- **What this task involves**
Without changing a word, repeat the data, and include no pictures.

*** Opening Data excerpts ***

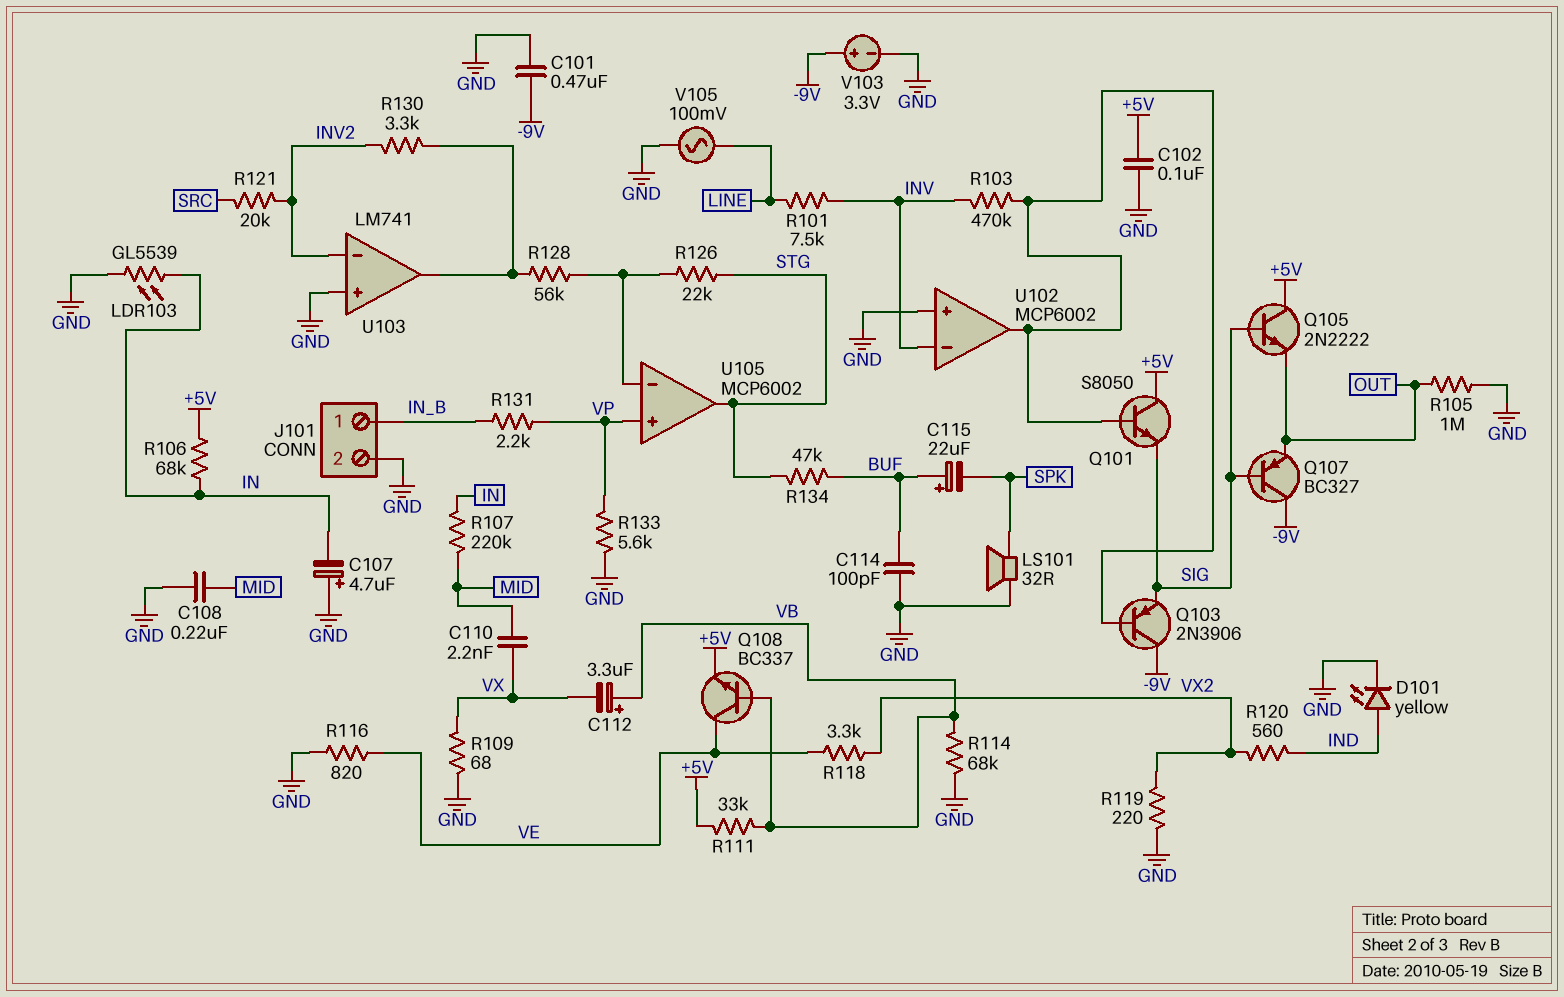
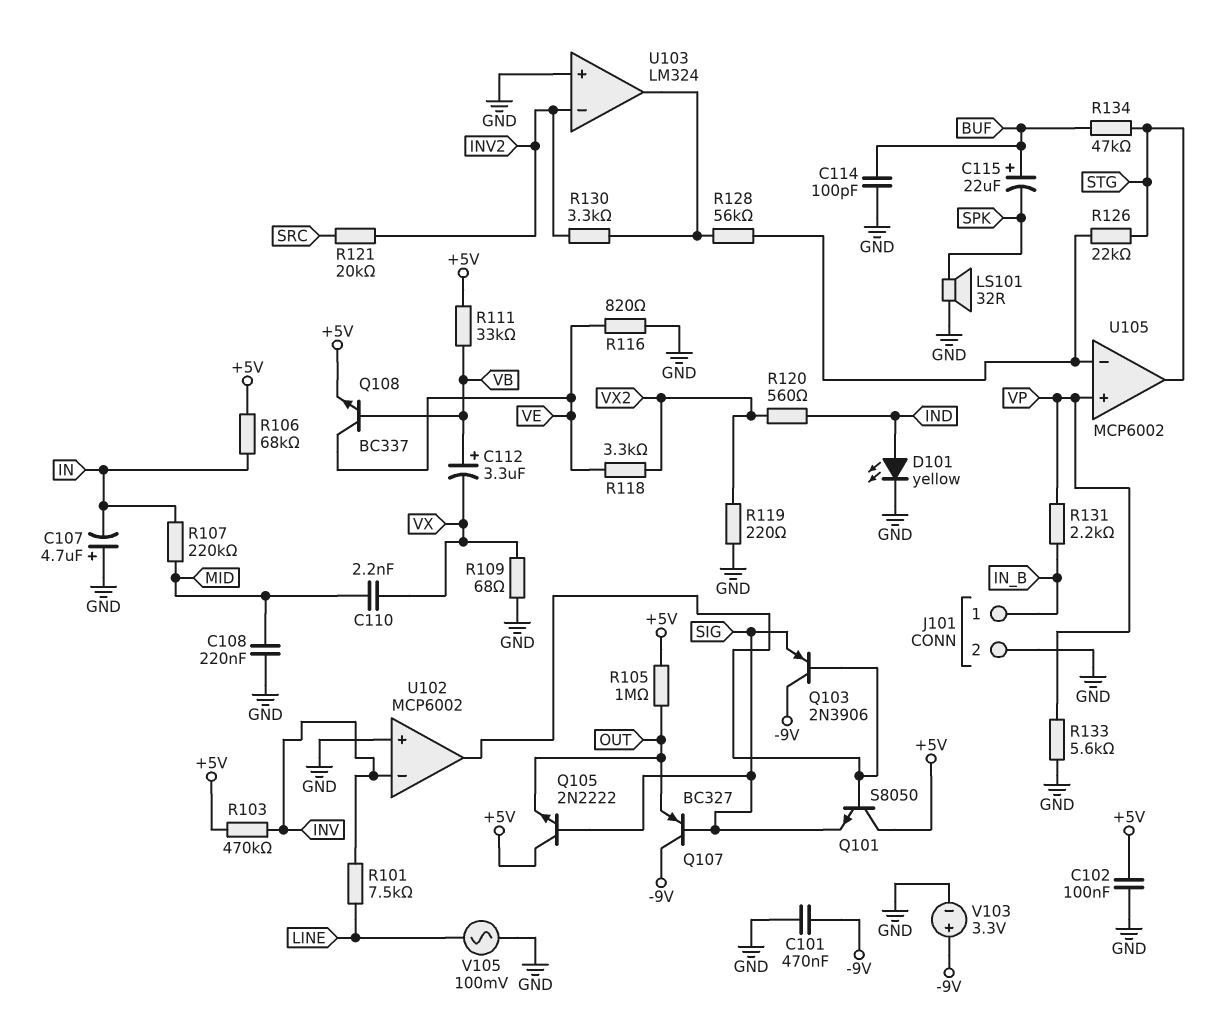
LDR103: GL5539 (GND, IN) -> none
R103: 470k (INV, U102/out) -> 470k (+5V, INV)
R105: 1M (GND, OUT) -> 1M (+5V, OUT)
R114: 68k (GND, VB) -> none
U103: LM741 -> LM324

*** Closing Data excerpts ***

- **Response below**
LDR103: GL5539 (GND, IN) -> none
R103: 470k (INV, U102/out) -> 470k (+5V, INV)
R105: 1M (GND, OUT) -> 1M (+5V, OUT)
R114: 68k (GND, VB) -> none
U103: LM741 -> LM324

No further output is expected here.